• Dataset excerpt
▼▼▼
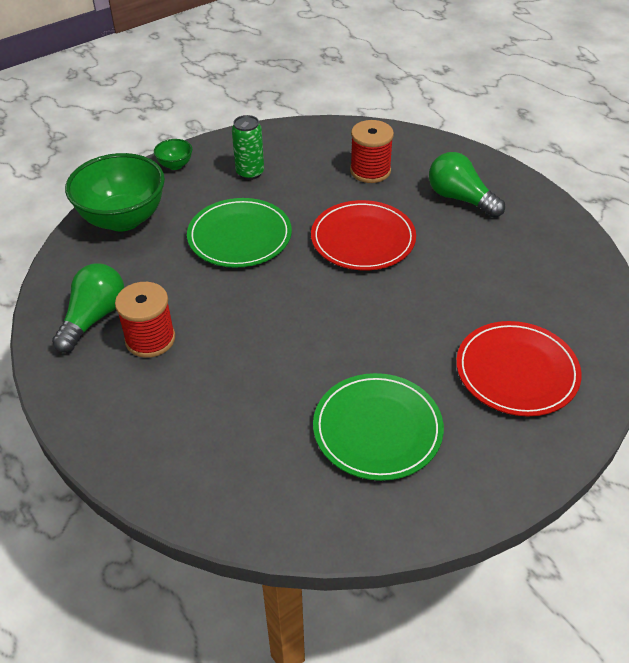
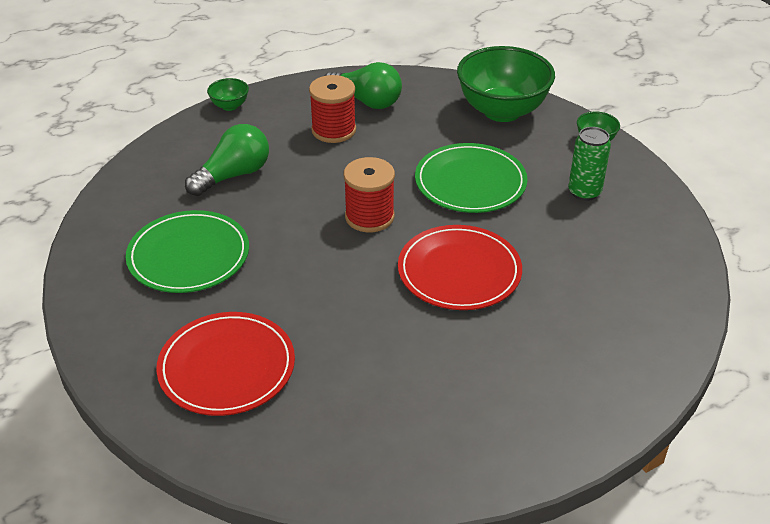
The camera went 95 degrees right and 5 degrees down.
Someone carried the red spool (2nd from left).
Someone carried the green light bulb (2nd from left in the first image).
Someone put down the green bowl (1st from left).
▲▲▲
• Exercise instructions
For each line above, output its wording exactly and leave out any picture.

• Answer to this exercise
The camera went 95 degrees right and 5 degrees down.
Someone carried the red spool (2nd from left).
Someone carried the green light bulb (2nd from left in the first image).
Someone put down the green bowl (1st from left).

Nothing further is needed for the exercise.